• What the task asks:
In the copy, include every entry exactly but none of the images.

• Data extracts:
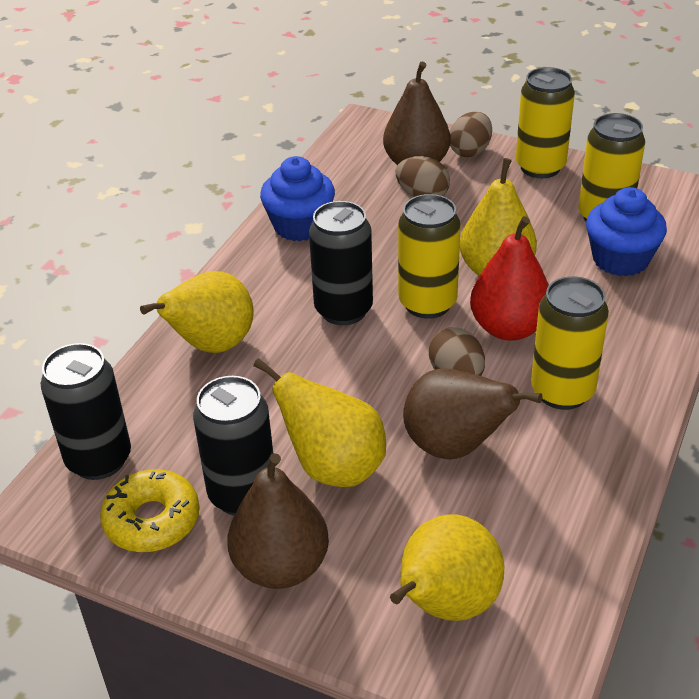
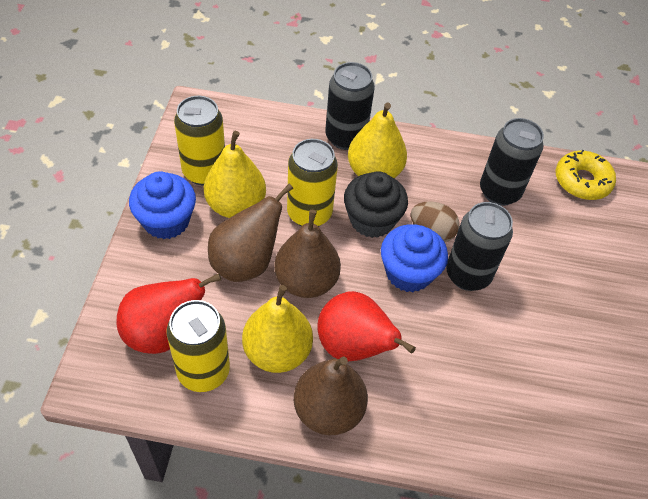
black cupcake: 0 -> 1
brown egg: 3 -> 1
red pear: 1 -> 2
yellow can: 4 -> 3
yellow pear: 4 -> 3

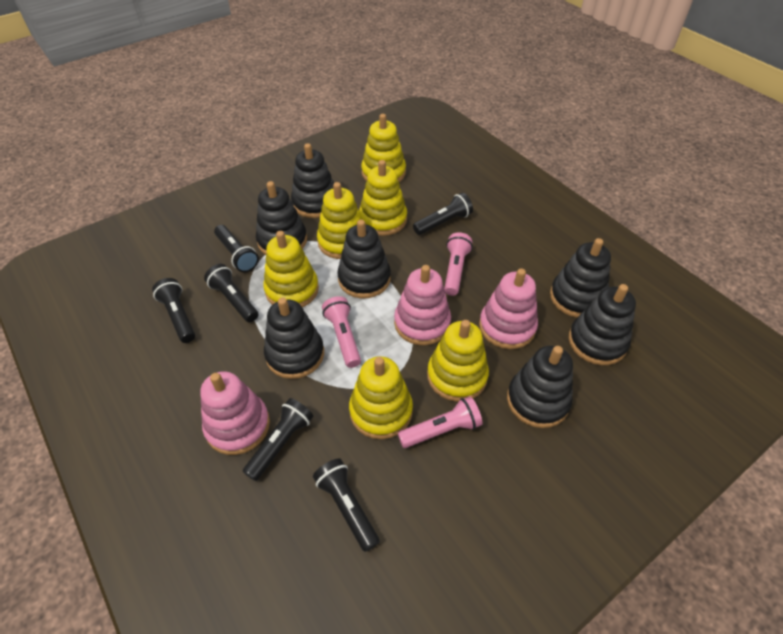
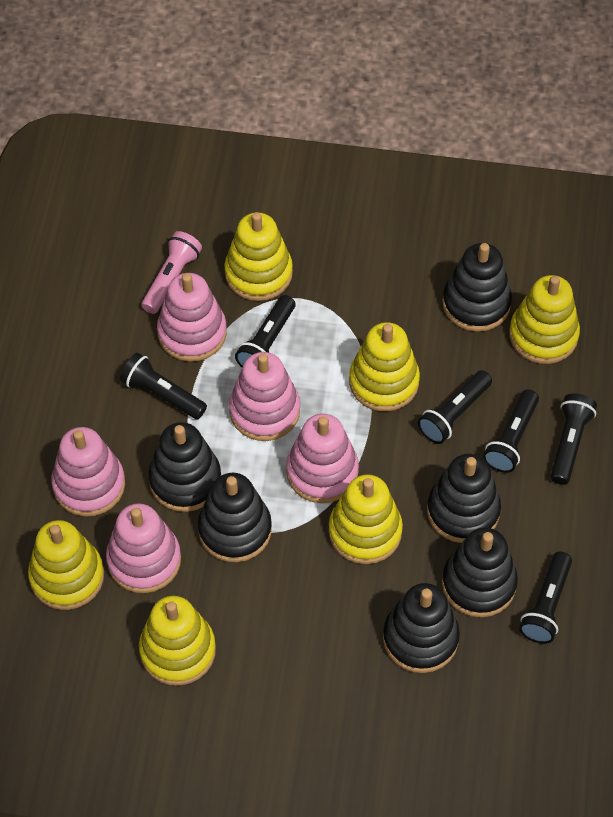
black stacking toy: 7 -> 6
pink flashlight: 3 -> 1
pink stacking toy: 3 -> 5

• Solution:
black cupcake: 0 -> 1
brown egg: 3 -> 1
red pear: 1 -> 2
yellow can: 4 -> 3
yellow pear: 4 -> 3

black stacking toy: 7 -> 6
pink flashlight: 3 -> 1
pink stacking toy: 3 -> 5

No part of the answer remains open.